* [Material provided]:
- - - -

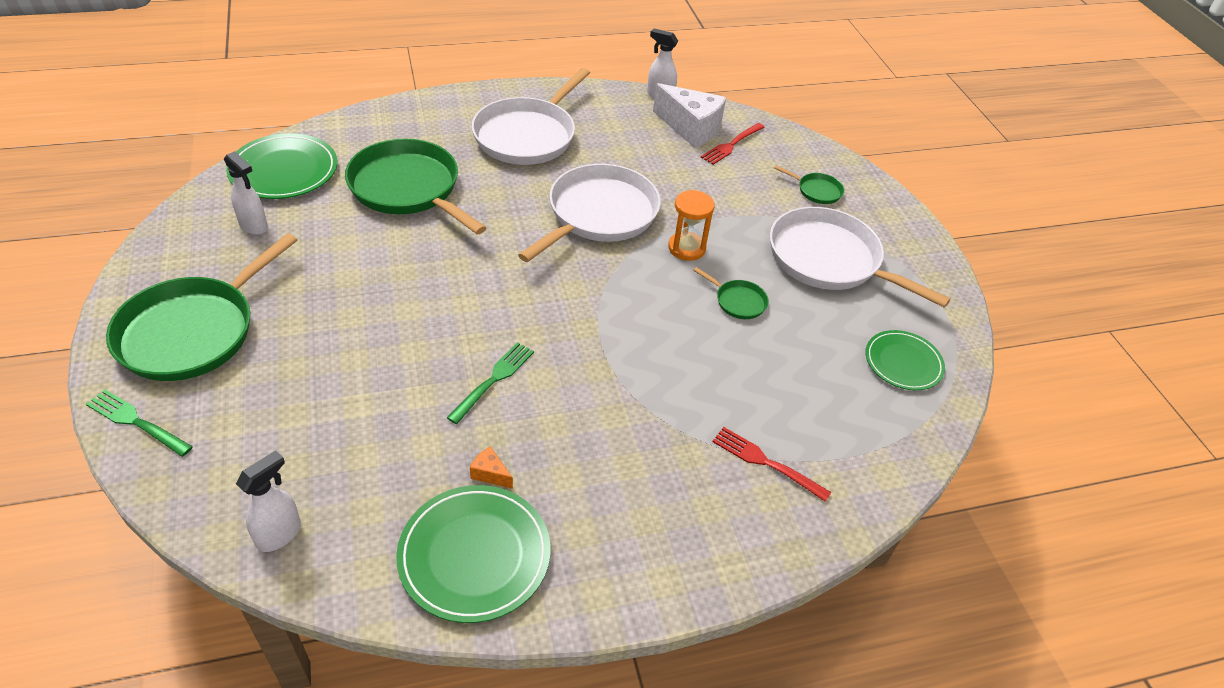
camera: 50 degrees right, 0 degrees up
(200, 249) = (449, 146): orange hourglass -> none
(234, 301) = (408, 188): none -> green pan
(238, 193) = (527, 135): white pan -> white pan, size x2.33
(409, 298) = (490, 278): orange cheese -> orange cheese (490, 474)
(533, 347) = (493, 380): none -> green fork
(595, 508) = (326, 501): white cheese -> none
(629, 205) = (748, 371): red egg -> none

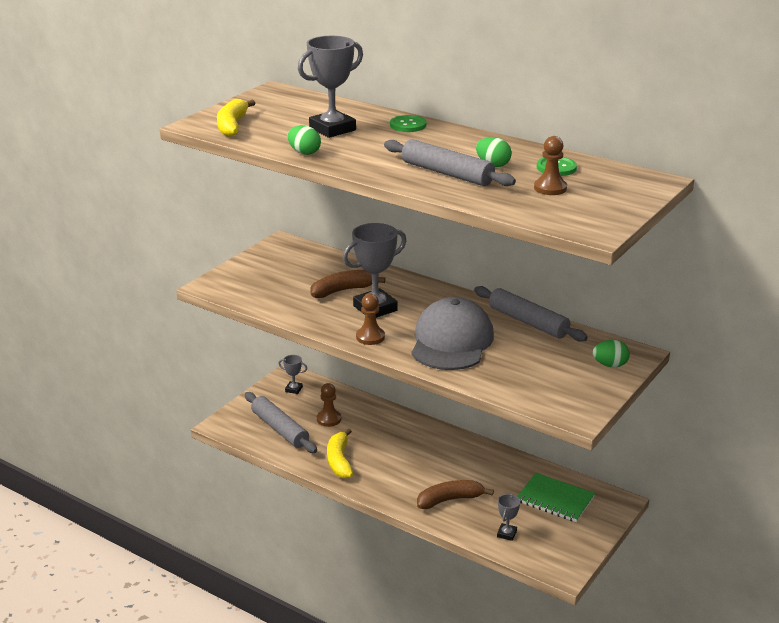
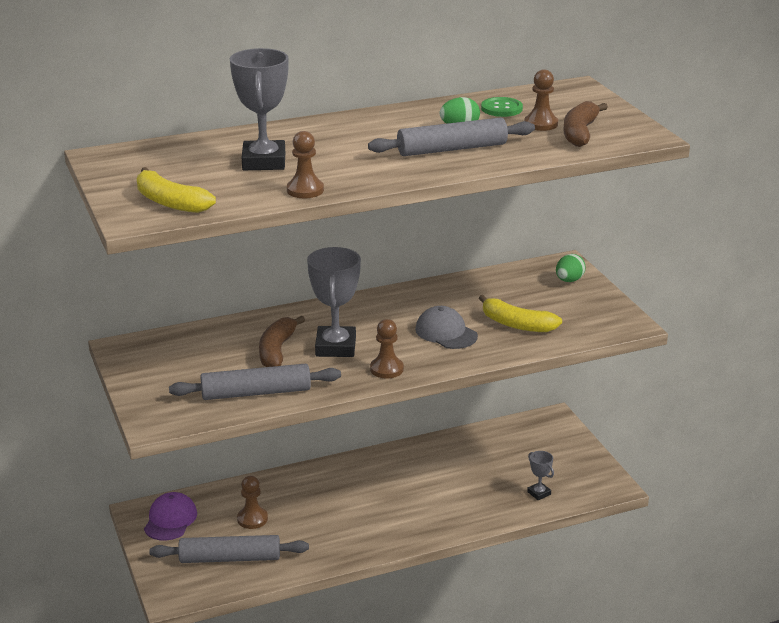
camera: 55 degrees left, 0 degrees up
(293, 389) = (170, 520): grey trophy -> purple cap
(304, 152) = (305, 190): green egg -> brown pawn
(339, 461) = (330, 542): yellow banana -> yellow banana (517, 324)
(408, 125) = (310, 129): green button -> none
(449, 500) = (461, 502): brown banana -> brown banana (580, 133)
(451, 341) = (446, 333): grey cap -> grey cap, size x0.57
(528, 322) = (458, 286): grey rolling pin -> grey rolling pin (256, 393)
(555, 499) = (519, 447): green notebook -> none

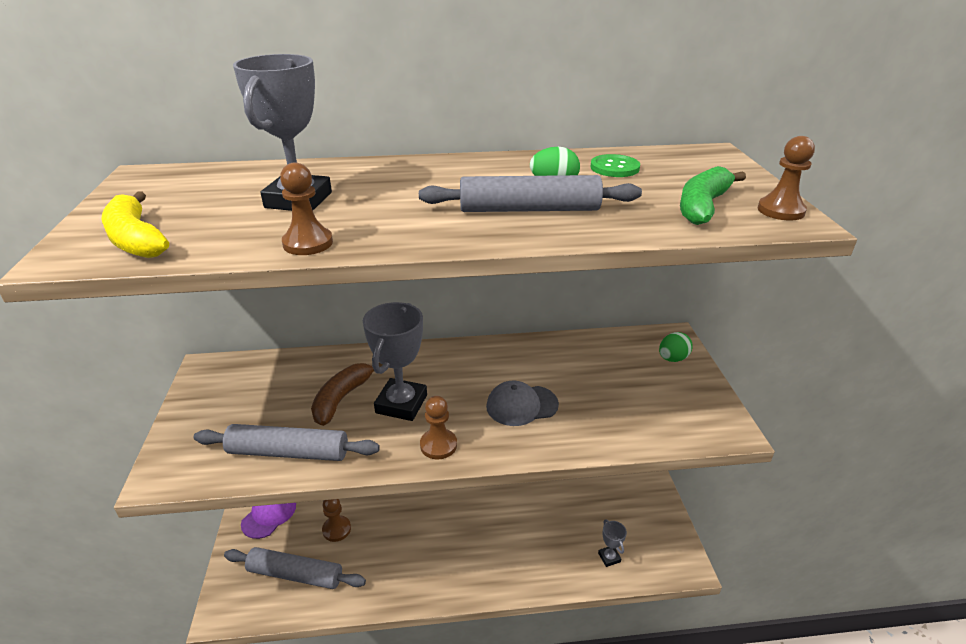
camera: 15 degrees right, 5 degrees up
(446, 333) = (521, 405): grey cap -> grey cap turned 75 degrees counterclockwise
(517, 324) = (601, 407): yellow banana -> none
(541, 124) = (655, 190): brown pawn -> brown pawn (780, 210)
(580, 133) = (702, 206): brown banana -> green banana

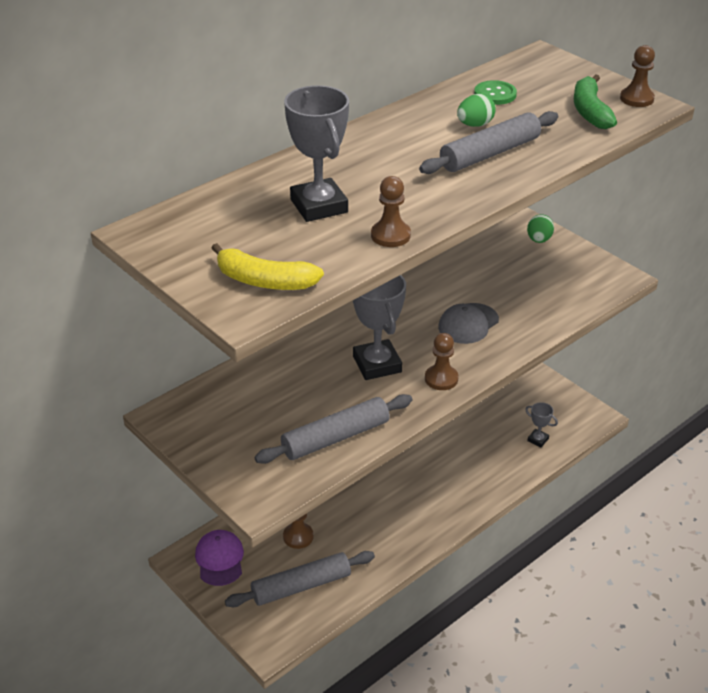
camera: 35 degrees left, 5 degrees up
(342, 398) = (323, 383): brown banana -> none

- - - -

Repeat the listing above exactly from its first line to the line containing "(339, 461) = (330, 542): yellow", both included, and omit the pictures.

* [Solution]:
camera: 50 degrees right, 0 degrees up
(200, 249) = (449, 146): orange hourglass -> none
(234, 301) = (408, 188): none -> green pan
(238, 193) = (527, 135): white pan -> white pan, size x2.33
(409, 298) = (490, 278): orange cheese -> orange cheese (490, 474)
(533, 347) = (493, 380): none -> green fork
(595, 508) = (326, 501): white cheese -> none
(629, 205) = (748, 371): red egg -> none

camera: 55 degrees left, 0 degrees up
(293, 389) = (170, 520): grey trophy -> purple cap
(304, 152) = (305, 190): green egg -> brown pawn
(339, 461) = (330, 542): yellow banana -> yellow banana (517, 324)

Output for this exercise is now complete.